--- Records for the task Enclosed Below ---

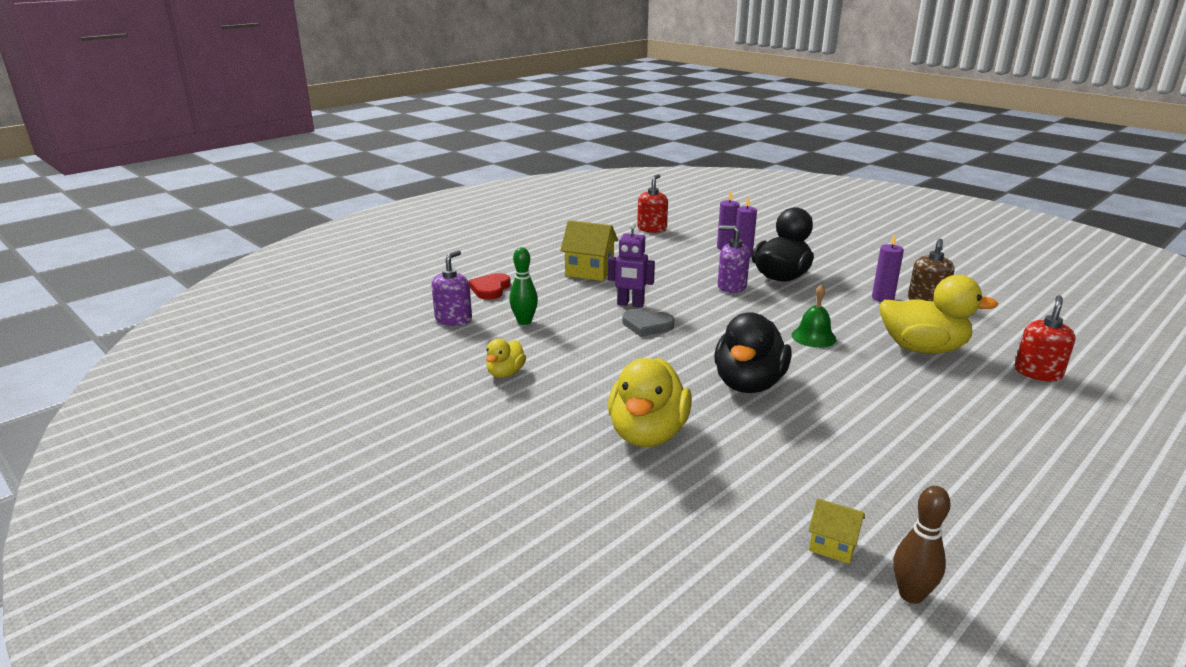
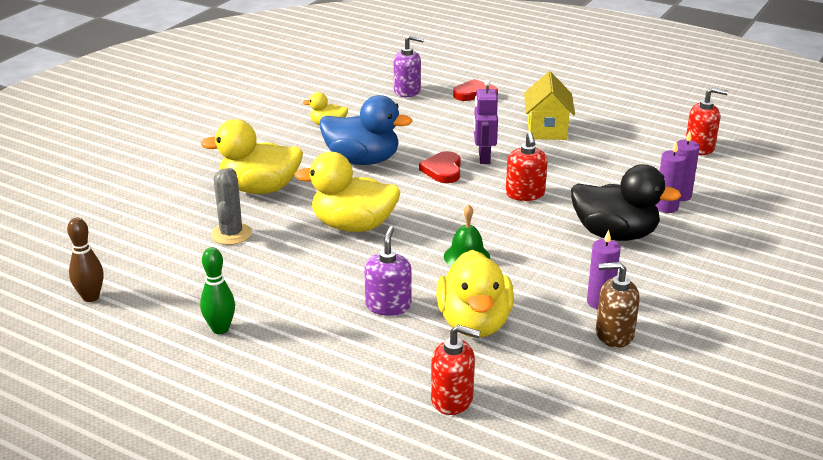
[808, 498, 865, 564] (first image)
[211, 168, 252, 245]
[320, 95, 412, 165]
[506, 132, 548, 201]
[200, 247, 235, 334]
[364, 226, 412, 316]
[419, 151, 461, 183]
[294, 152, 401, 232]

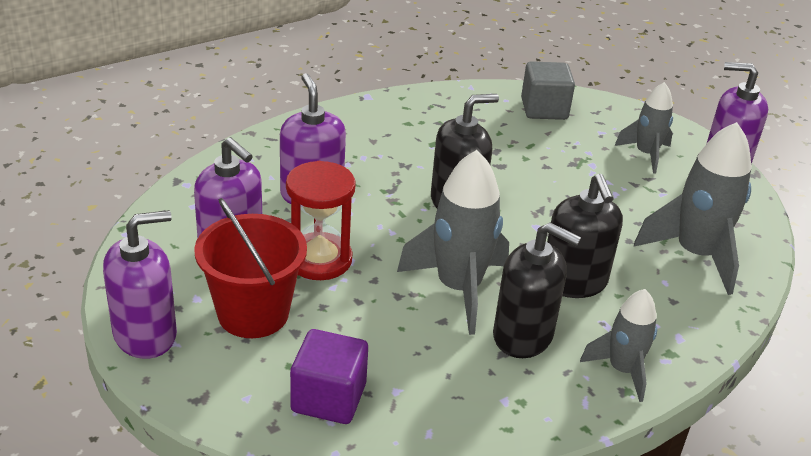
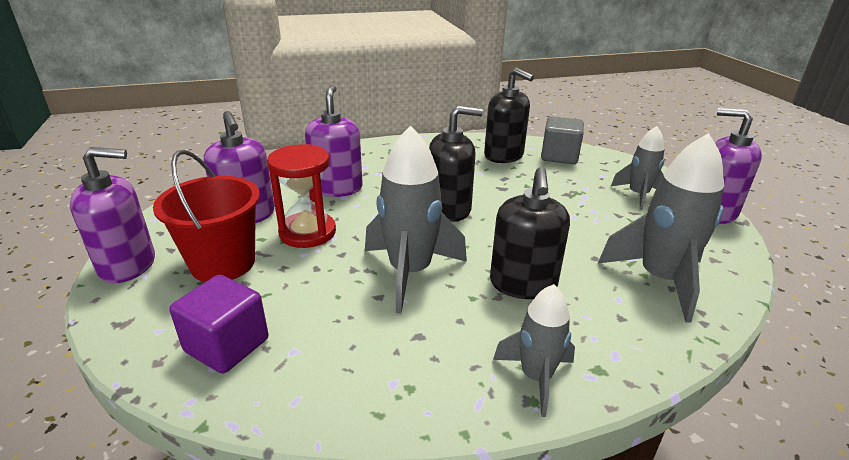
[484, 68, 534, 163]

--- End of Enclosed Records for the task ---
--- Records for the task Enclosed Below ---

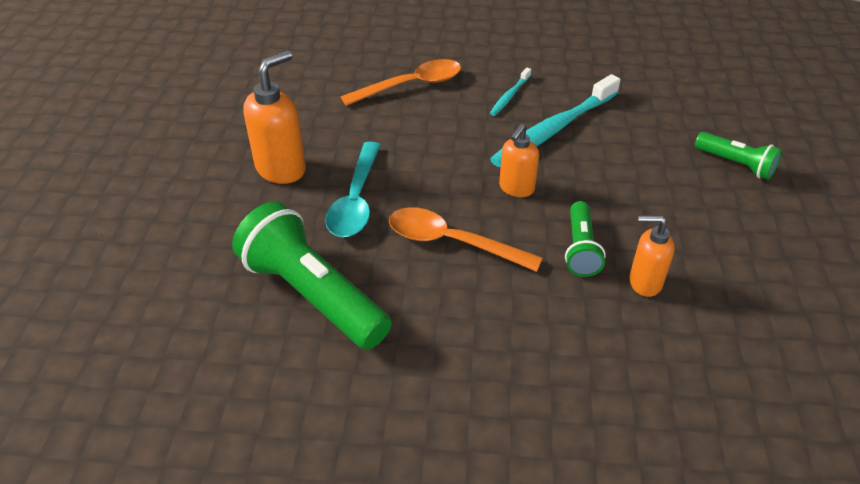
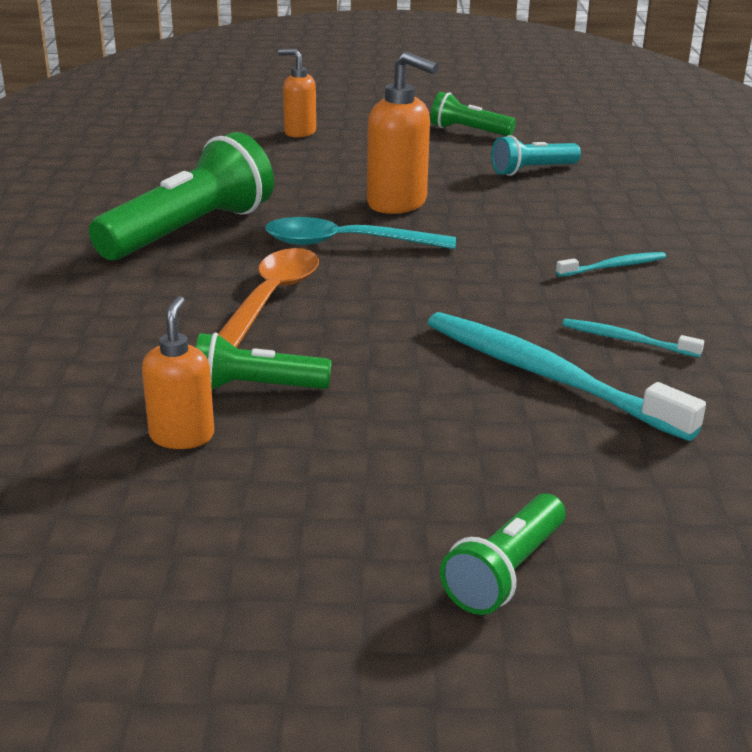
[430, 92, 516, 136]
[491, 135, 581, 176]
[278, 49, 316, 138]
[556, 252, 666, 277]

--- End of Enclosed Records for the task ---

• [Task requirements]:
Return exactly the lines above, from the one with "[320, 95, 412, 165]" up to and including the one with "[484, 68, 534, 163]", and include no pictures.

• [Solution to this problem]:
[320, 95, 412, 165]
[506, 132, 548, 201]
[200, 247, 235, 334]
[364, 226, 412, 316]
[419, 151, 461, 183]
[294, 152, 401, 232]

[484, 68, 534, 163]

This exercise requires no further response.